Task brief
Beginning with the line that contains "replace | GreyCylinder" in the material below, print each line exactly until the line that contains "replace | BrownButton" has been printed, then stop.
○ ○ ○ ○
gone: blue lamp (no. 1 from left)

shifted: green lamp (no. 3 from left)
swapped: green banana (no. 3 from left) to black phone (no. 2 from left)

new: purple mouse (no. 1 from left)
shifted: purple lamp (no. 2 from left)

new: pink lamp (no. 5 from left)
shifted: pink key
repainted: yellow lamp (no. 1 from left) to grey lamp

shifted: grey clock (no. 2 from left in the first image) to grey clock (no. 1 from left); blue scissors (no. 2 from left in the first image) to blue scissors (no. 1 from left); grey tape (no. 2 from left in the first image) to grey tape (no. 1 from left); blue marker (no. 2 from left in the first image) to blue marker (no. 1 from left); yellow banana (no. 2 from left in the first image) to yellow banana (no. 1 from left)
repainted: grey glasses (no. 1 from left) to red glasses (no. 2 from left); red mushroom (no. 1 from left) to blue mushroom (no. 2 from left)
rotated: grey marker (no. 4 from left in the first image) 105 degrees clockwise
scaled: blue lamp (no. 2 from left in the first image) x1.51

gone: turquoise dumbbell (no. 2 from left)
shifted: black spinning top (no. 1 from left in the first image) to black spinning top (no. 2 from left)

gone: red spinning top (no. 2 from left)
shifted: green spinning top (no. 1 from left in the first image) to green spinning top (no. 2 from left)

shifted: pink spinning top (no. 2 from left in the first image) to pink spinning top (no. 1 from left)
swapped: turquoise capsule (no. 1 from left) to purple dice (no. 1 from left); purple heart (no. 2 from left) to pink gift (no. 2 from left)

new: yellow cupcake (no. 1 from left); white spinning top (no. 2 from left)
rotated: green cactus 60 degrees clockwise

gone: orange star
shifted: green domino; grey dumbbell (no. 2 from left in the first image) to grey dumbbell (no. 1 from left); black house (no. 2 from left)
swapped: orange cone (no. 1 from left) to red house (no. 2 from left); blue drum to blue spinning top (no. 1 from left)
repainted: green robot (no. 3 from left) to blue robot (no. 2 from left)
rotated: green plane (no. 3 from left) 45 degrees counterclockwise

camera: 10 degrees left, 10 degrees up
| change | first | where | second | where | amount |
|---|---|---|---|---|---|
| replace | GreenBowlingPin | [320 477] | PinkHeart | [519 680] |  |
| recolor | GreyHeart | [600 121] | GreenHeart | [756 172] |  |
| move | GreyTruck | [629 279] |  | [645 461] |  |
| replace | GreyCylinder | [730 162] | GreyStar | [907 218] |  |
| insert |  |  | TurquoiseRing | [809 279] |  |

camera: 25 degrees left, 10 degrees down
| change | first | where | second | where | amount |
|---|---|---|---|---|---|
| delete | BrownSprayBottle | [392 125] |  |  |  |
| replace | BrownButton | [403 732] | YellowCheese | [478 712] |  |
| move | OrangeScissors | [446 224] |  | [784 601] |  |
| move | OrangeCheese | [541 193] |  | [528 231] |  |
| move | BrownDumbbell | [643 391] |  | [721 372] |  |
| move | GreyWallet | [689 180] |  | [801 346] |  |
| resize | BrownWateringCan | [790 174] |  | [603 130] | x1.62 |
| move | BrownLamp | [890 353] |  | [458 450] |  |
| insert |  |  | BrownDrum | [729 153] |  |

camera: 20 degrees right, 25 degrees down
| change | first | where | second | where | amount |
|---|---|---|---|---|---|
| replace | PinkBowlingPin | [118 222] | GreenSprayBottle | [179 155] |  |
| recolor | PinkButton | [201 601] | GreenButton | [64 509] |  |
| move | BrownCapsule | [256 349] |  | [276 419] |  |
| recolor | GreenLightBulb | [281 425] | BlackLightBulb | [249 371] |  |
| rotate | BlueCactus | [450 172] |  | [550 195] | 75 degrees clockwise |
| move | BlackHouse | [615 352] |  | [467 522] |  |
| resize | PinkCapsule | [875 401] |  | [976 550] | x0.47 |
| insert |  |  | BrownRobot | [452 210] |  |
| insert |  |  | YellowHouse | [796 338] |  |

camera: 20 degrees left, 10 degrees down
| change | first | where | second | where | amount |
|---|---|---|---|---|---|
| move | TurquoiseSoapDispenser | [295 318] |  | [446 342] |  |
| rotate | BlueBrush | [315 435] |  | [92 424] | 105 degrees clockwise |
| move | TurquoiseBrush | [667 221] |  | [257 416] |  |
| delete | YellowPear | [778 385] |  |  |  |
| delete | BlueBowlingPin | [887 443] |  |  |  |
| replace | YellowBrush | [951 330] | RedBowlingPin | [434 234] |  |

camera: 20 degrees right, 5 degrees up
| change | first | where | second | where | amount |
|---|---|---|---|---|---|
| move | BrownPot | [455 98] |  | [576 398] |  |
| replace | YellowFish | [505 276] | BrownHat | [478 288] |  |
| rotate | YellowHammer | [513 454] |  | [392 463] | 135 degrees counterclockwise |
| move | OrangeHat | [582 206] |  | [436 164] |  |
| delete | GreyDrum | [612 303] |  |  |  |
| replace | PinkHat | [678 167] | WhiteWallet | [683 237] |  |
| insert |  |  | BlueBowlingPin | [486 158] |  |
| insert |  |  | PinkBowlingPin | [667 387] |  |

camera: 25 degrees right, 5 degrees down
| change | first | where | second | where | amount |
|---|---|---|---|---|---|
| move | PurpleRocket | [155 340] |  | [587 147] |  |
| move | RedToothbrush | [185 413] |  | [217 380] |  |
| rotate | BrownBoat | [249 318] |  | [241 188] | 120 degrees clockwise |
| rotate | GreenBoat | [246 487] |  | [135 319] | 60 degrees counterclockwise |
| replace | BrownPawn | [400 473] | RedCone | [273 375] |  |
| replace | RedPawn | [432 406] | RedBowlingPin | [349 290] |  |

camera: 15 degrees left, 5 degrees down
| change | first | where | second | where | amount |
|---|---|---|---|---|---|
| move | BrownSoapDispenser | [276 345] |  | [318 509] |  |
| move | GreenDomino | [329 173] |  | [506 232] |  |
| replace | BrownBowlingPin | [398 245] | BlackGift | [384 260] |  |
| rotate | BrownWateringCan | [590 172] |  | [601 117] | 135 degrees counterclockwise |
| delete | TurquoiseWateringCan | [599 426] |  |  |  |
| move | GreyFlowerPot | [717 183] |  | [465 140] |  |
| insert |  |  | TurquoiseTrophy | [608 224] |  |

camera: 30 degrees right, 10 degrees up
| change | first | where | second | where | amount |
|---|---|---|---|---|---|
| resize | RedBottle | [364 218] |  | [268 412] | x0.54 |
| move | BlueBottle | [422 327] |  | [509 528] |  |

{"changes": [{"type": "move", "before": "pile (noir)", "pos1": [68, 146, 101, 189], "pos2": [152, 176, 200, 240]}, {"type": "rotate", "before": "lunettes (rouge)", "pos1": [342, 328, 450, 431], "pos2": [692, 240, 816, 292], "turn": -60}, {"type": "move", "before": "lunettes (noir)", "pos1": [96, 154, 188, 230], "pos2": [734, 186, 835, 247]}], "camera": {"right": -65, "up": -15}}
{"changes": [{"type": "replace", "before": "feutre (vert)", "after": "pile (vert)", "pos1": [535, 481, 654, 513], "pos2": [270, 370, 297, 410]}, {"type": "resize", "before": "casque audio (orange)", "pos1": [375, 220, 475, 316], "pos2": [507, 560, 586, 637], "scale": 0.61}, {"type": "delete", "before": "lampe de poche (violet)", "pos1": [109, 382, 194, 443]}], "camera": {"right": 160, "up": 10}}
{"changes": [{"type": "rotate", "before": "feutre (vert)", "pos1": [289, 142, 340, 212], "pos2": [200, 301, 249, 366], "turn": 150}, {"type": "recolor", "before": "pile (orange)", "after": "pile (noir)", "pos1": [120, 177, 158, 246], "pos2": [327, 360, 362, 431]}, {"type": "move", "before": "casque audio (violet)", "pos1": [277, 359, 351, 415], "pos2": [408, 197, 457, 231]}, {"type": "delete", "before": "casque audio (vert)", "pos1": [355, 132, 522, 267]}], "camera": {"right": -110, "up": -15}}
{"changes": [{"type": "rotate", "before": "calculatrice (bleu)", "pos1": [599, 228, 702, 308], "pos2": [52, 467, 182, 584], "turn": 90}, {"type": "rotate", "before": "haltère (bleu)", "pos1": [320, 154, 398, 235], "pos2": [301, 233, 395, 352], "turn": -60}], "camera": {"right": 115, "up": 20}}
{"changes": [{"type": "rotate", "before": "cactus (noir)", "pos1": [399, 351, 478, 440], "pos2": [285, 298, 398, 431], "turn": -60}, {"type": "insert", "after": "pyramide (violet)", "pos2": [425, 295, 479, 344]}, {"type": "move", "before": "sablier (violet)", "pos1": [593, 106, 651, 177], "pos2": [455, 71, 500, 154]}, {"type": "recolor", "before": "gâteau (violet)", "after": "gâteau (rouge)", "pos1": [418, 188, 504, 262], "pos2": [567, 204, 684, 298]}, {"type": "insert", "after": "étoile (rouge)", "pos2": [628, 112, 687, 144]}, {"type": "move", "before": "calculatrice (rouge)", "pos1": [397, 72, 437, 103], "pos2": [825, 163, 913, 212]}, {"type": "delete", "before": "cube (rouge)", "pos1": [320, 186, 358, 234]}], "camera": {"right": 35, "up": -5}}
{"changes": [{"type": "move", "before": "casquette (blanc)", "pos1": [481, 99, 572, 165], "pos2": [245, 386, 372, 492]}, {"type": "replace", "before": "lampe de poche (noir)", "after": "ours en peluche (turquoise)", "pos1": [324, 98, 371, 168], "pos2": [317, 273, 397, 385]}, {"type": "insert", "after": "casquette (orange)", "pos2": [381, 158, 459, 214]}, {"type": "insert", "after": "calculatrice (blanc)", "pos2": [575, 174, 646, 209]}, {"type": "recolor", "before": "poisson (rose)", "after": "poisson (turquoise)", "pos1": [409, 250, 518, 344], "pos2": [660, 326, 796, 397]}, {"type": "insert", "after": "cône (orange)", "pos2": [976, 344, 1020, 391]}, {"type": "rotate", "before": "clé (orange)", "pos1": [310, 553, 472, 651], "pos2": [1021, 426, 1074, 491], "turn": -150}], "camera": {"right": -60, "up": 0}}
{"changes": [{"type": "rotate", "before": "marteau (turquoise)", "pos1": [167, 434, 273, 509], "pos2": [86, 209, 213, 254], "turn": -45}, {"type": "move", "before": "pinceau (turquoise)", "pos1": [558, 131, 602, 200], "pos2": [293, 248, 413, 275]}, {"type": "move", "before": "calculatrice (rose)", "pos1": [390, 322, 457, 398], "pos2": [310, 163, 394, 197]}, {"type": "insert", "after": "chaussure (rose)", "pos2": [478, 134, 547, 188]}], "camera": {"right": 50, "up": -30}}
○ ○ ○ ○
Written answer
| replace | GreyCylinder | [730 162] | GreyStar | [907 218] |  |
| insert |  |  | TurquoiseRing | [809 279] |  |

camera: 25 degrees left, 10 degrees down
| change | first | where | second | where | amount |
|---|---|---|---|---|---|
| delete | BrownSprayBottle | [392 125] |  |  |  |
| replace | BrownButton | [403 732] | YellowCheese | [478 712] |  |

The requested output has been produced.